**GIVEN DATA**
========

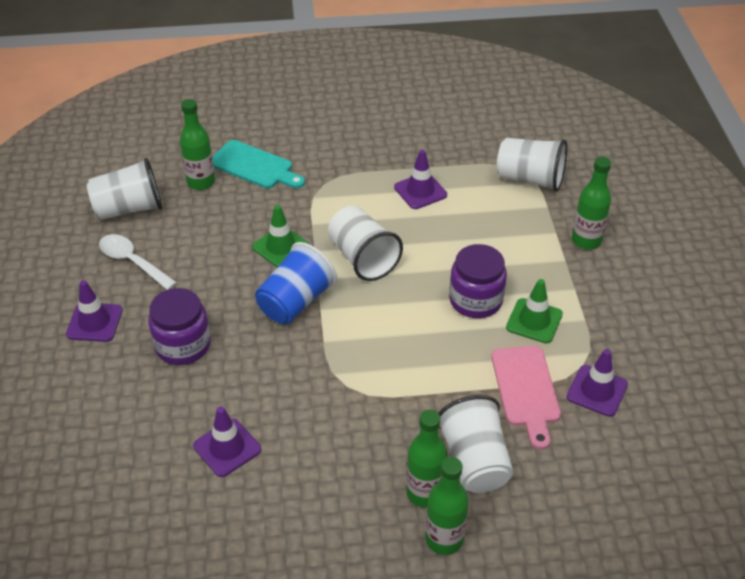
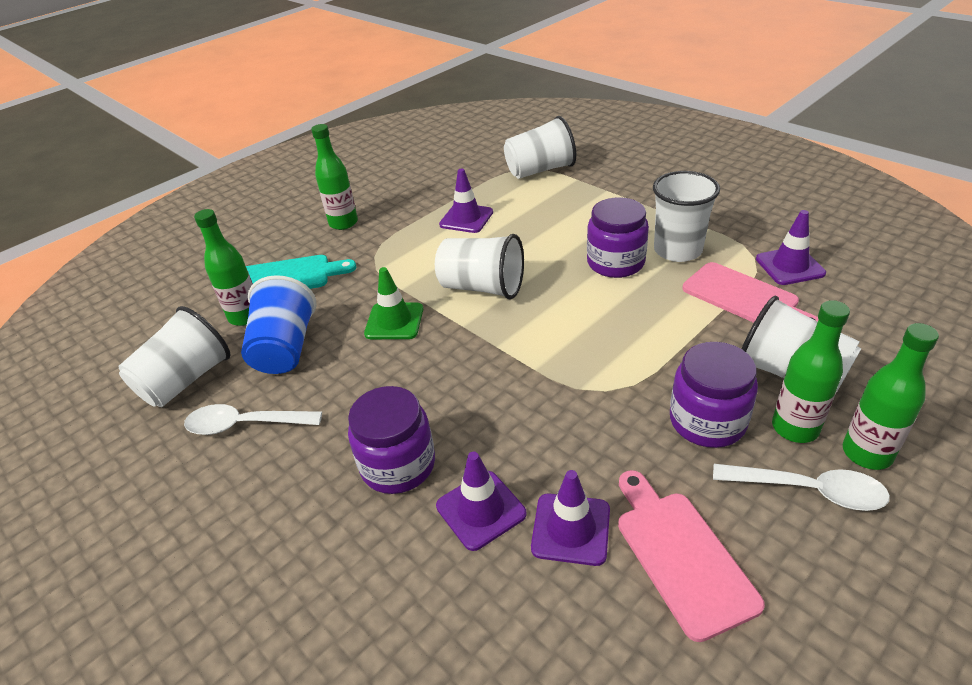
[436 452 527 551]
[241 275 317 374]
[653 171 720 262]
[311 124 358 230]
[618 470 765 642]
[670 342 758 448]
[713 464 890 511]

========

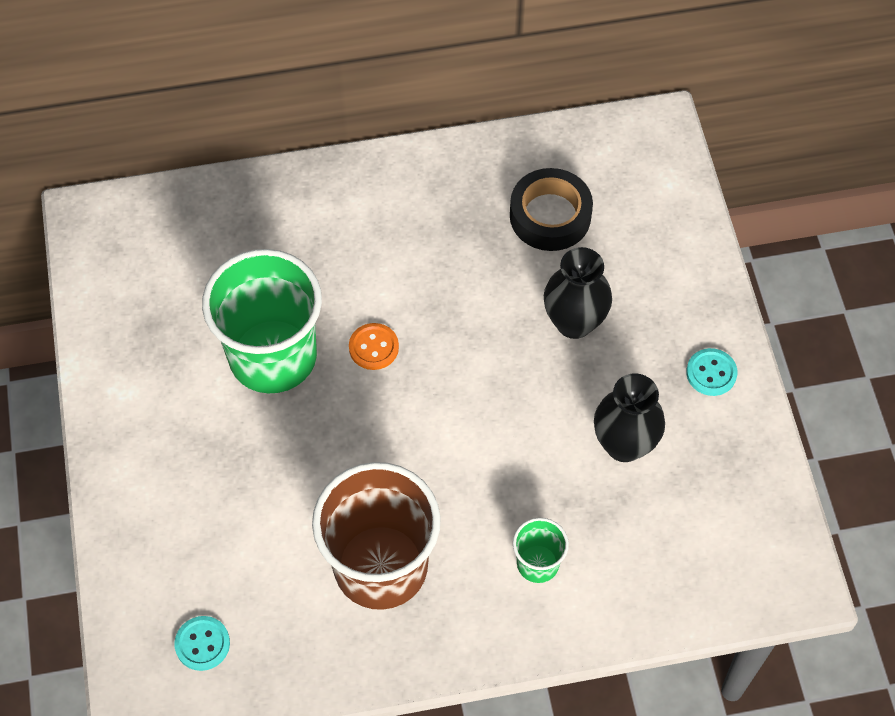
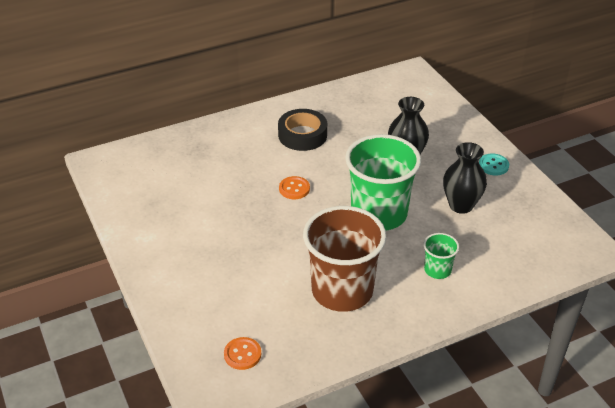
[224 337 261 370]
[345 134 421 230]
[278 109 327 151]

========

**TASK TO COMPLETE**
Your answer should be the exact lines above from the one with "[311 124 358 230]" through the one with "[713 464 890 511]", both included, and nothing besides.

**RESPONSE TO THE EXERCISE**
[311 124 358 230]
[618 470 765 642]
[670 342 758 448]
[713 464 890 511]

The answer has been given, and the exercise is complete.